About this exercise. Retype the material below exactly, from its first line through the line with "U202 pin X1: N004 -> N027"; the pictures stay out.
═══ Entries provided ═══
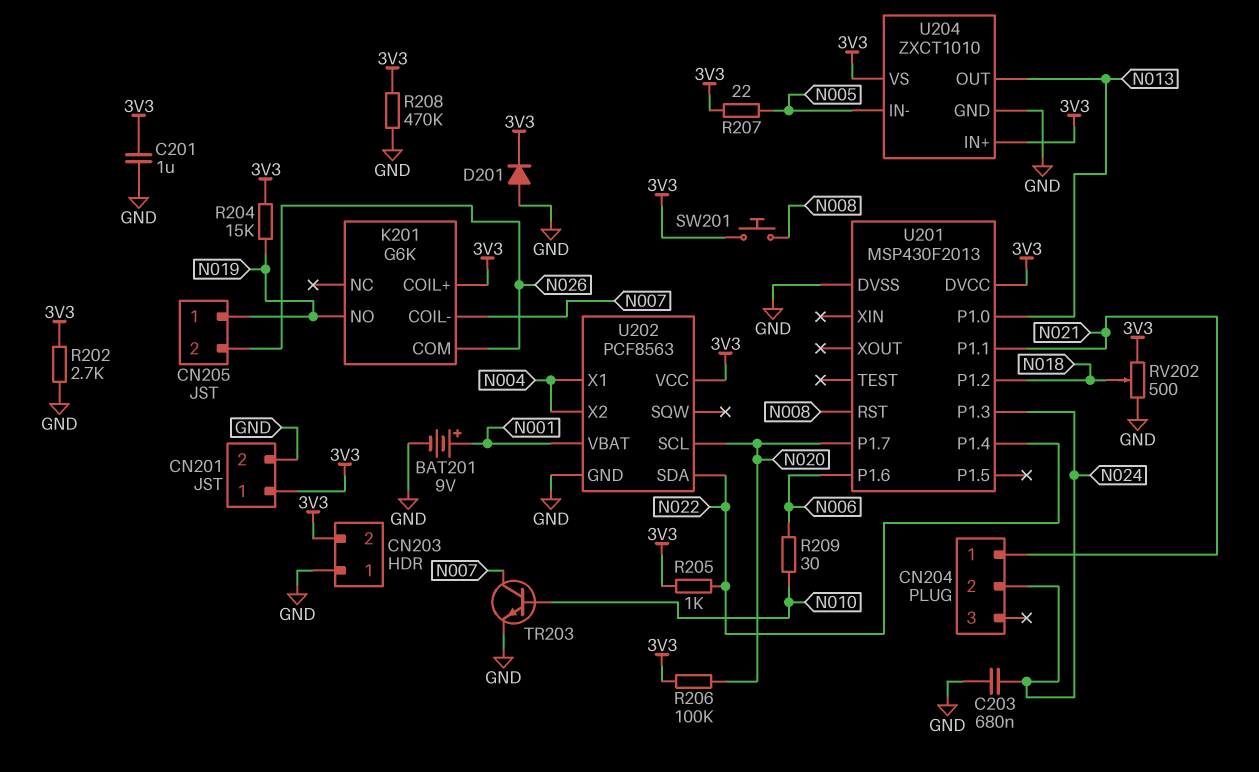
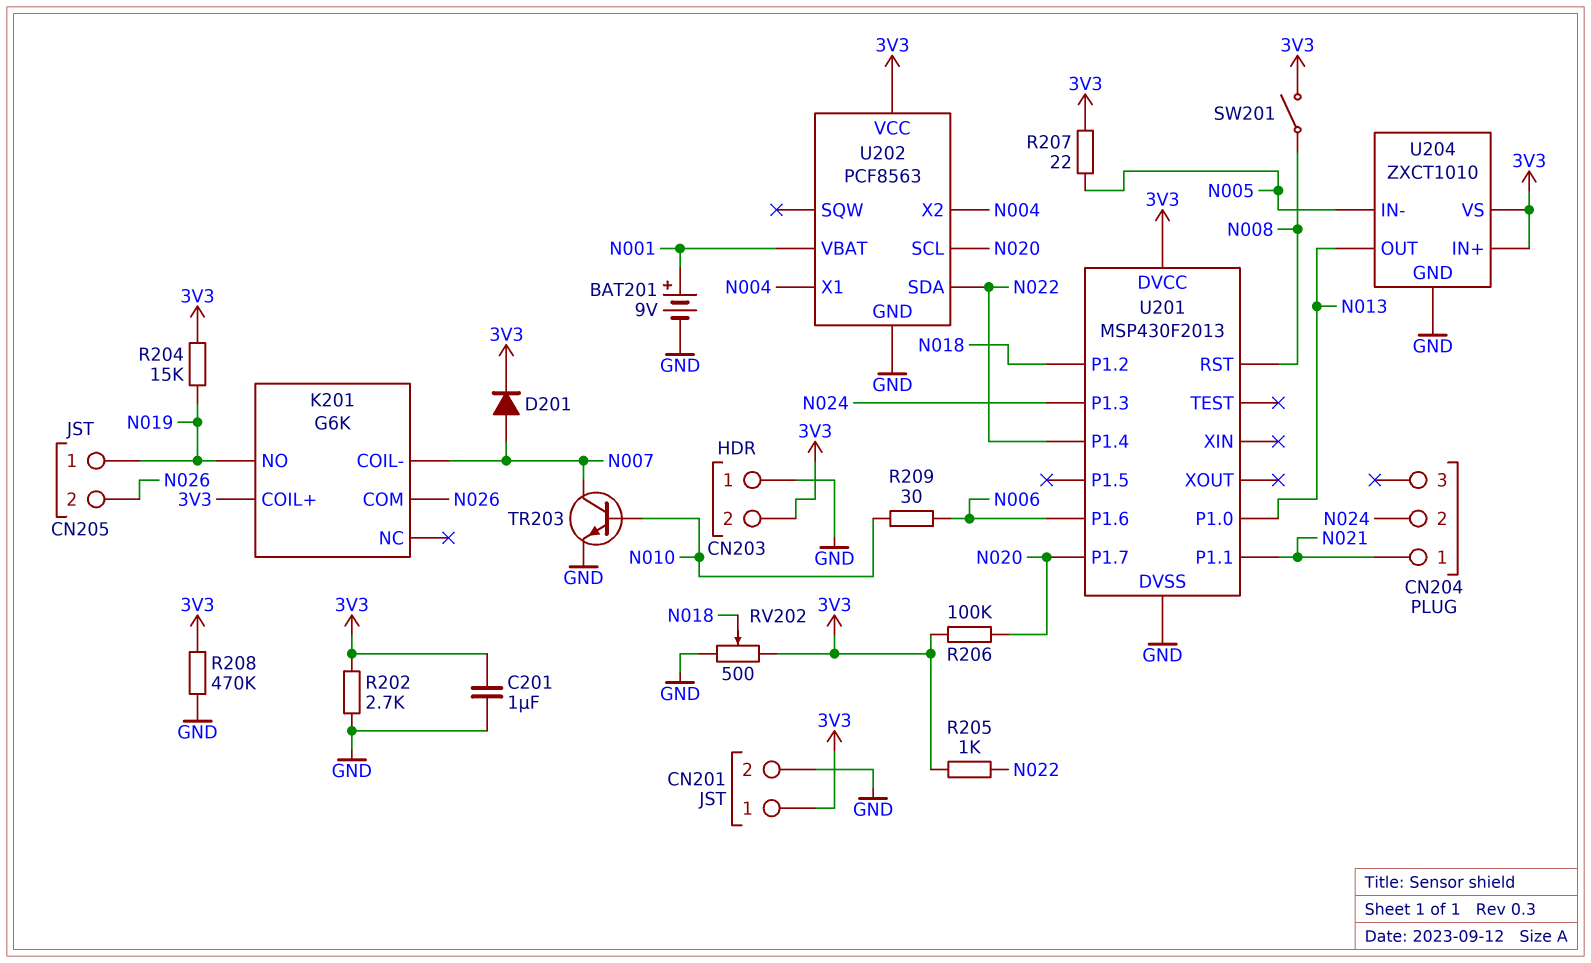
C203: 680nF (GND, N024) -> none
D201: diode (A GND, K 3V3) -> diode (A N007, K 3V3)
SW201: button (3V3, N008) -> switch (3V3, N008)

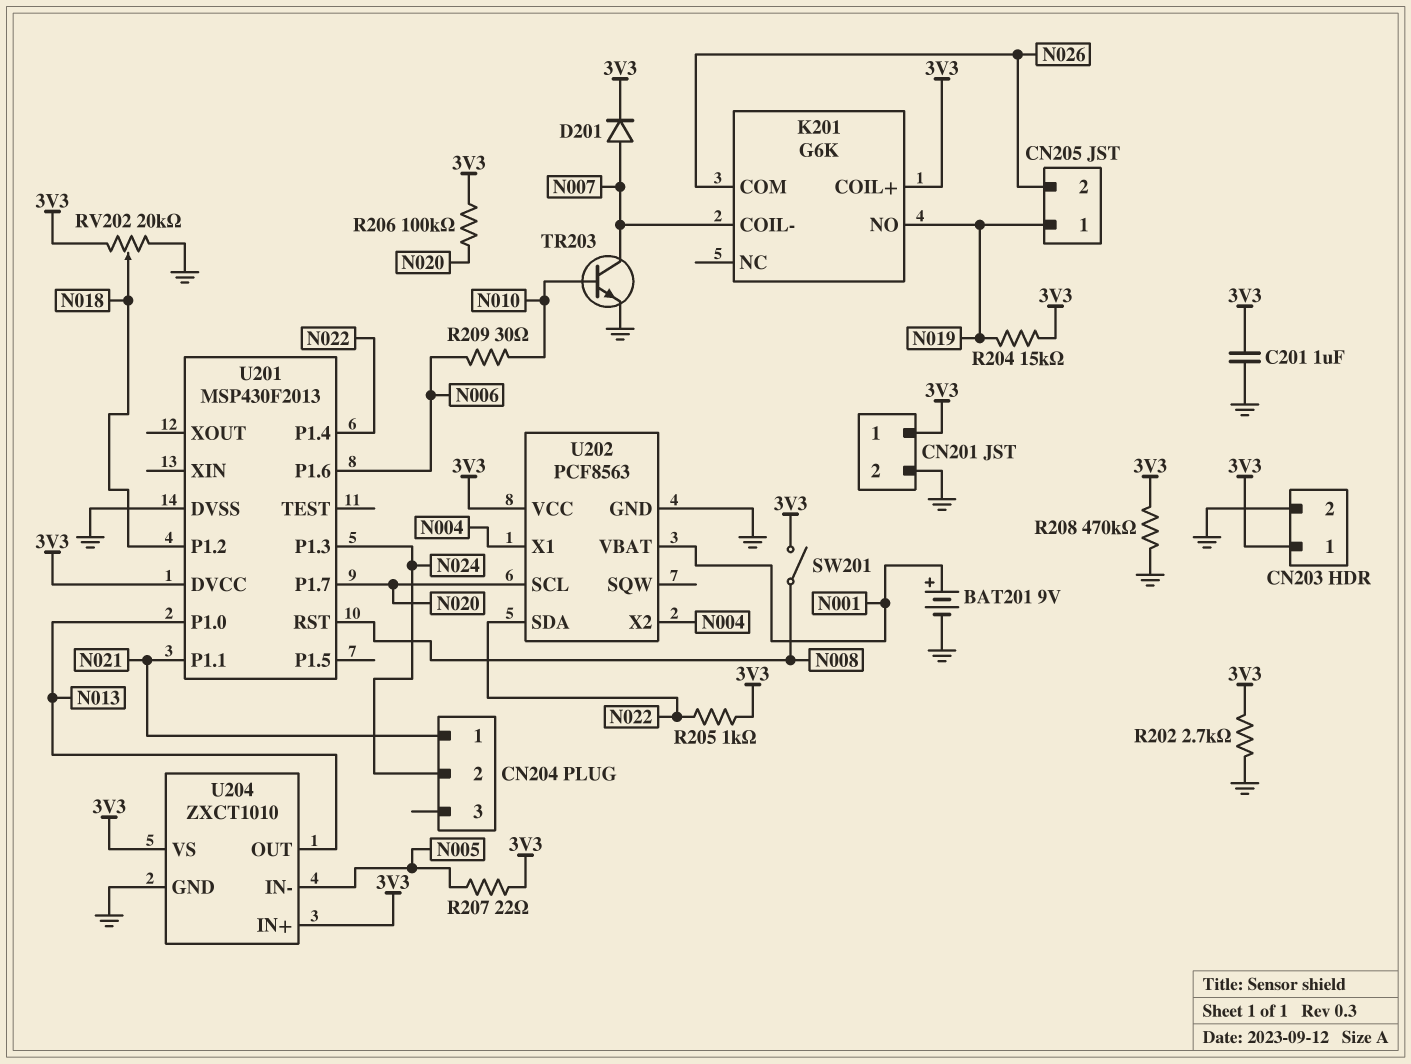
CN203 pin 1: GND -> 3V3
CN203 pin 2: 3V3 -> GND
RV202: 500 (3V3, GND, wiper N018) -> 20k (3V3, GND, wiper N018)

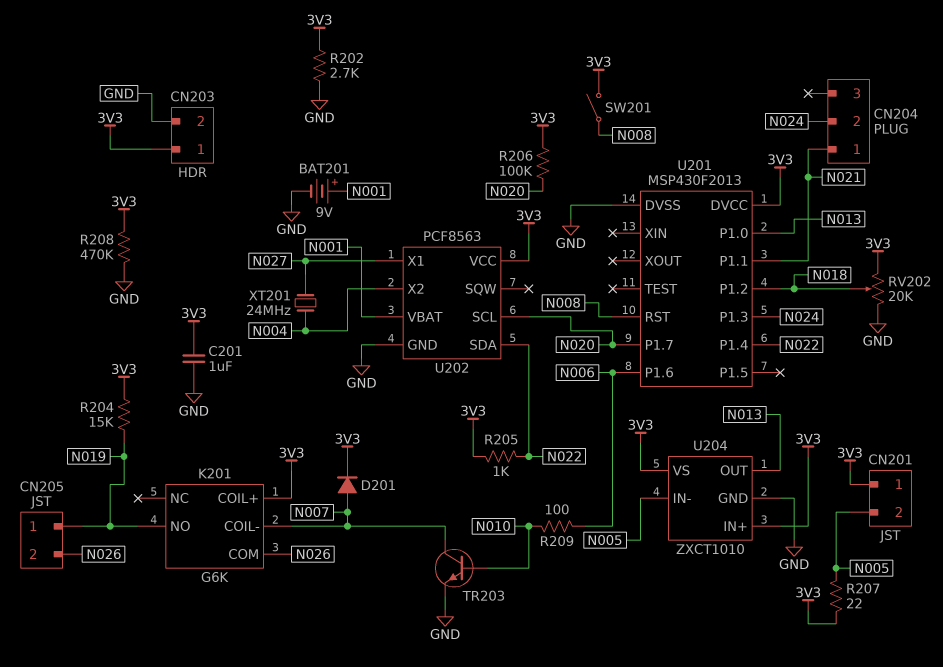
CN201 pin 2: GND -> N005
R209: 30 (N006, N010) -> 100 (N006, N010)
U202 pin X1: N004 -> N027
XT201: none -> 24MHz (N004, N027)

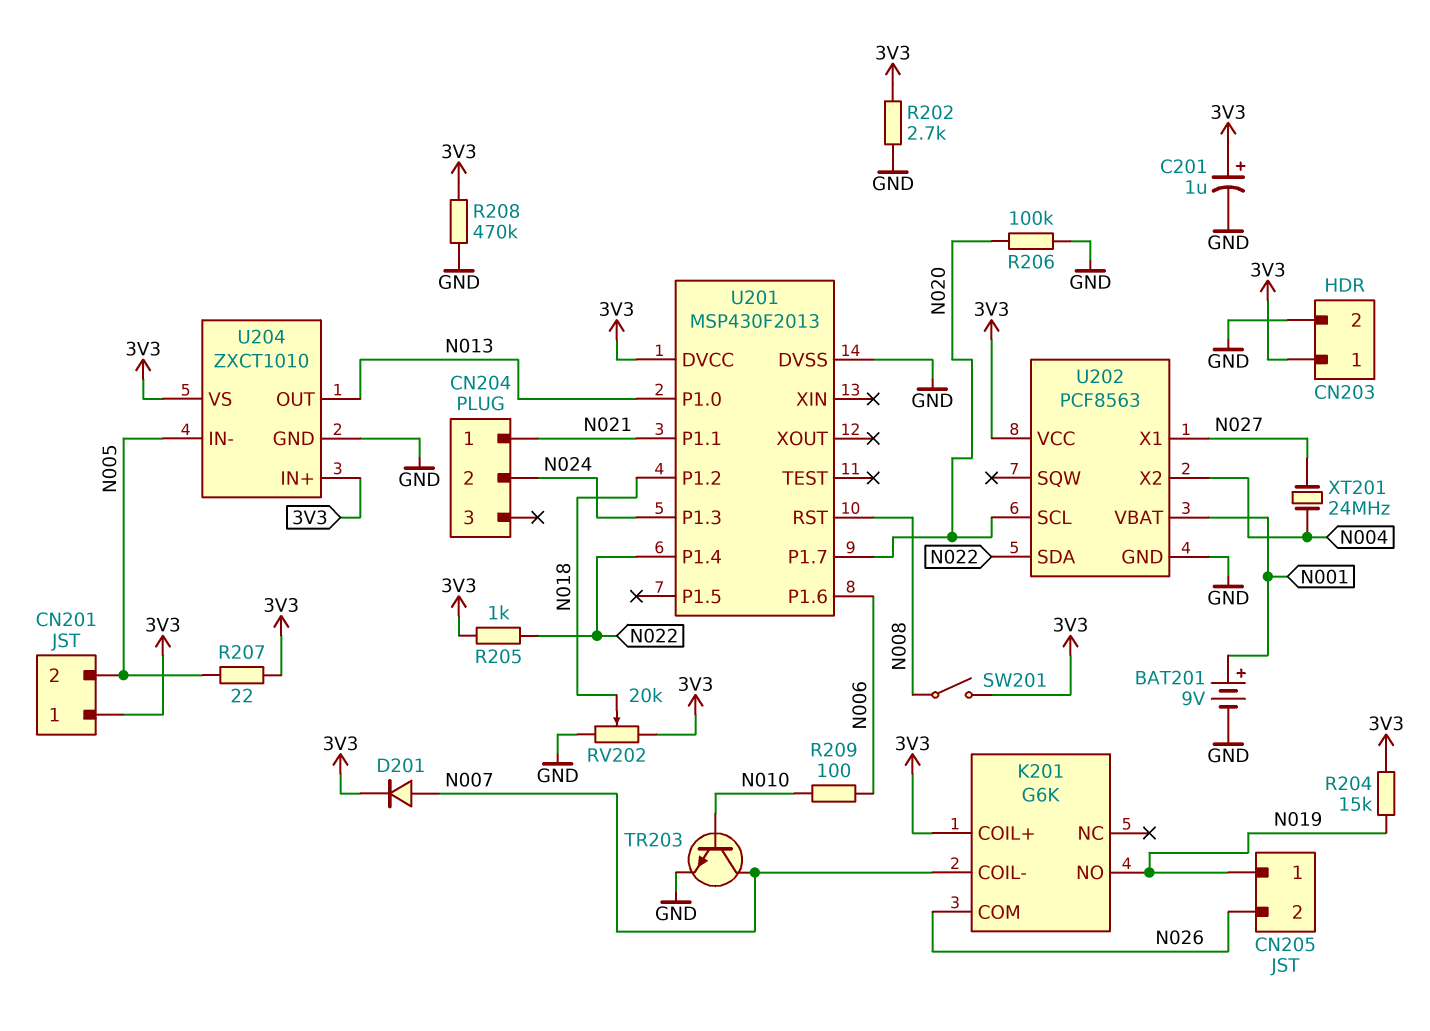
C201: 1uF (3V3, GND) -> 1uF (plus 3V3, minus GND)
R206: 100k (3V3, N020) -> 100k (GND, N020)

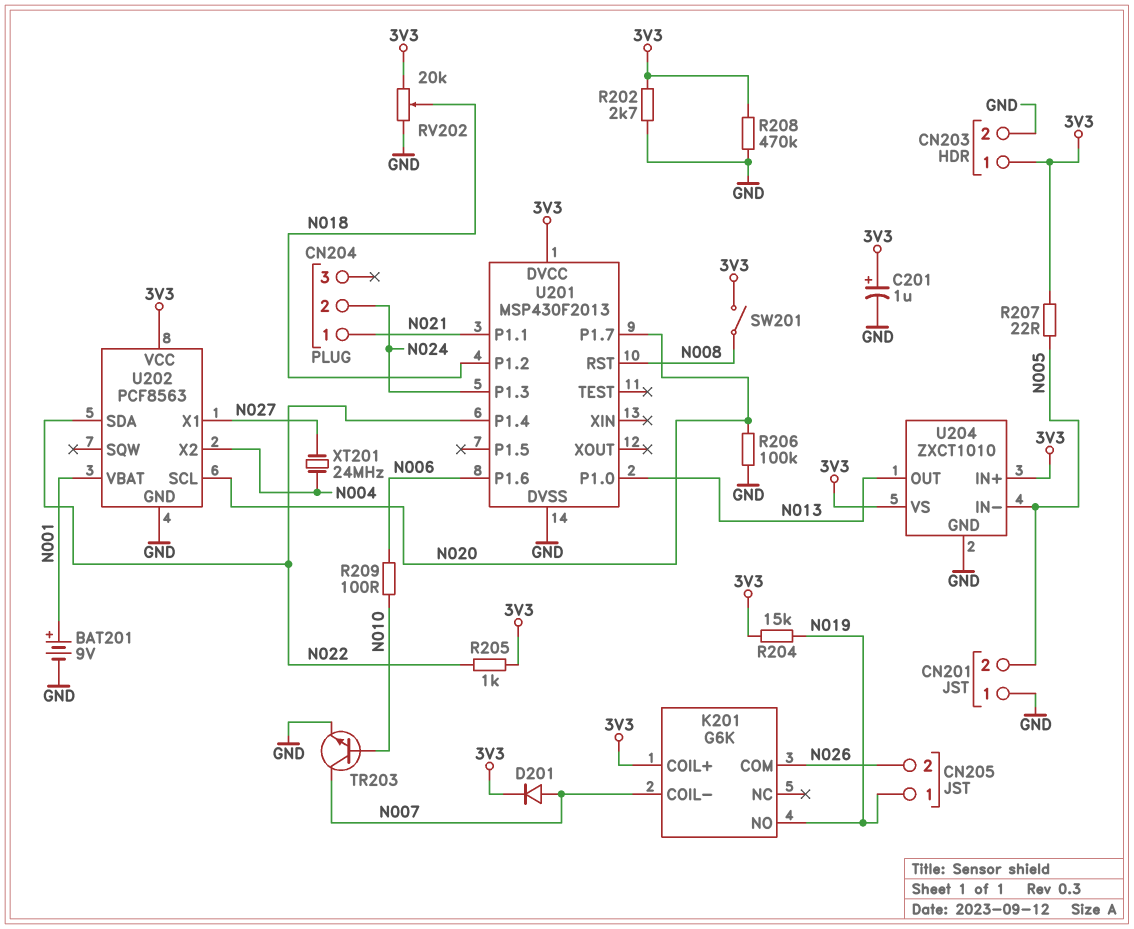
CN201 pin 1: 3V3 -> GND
═══
Written solution.
C203: 680nF (GND, N024) -> none
D201: diode (A GND, K 3V3) -> diode (A N007, K 3V3)
SW201: button (3V3, N008) -> switch (3V3, N008)

CN203 pin 1: GND -> 3V3
CN203 pin 2: 3V3 -> GND
RV202: 500 (3V3, GND, wiper N018) -> 20k (3V3, GND, wiper N018)

CN201 pin 2: GND -> N005
R209: 30 (N006, N010) -> 100 (N006, N010)
U202 pin X1: N004 -> N027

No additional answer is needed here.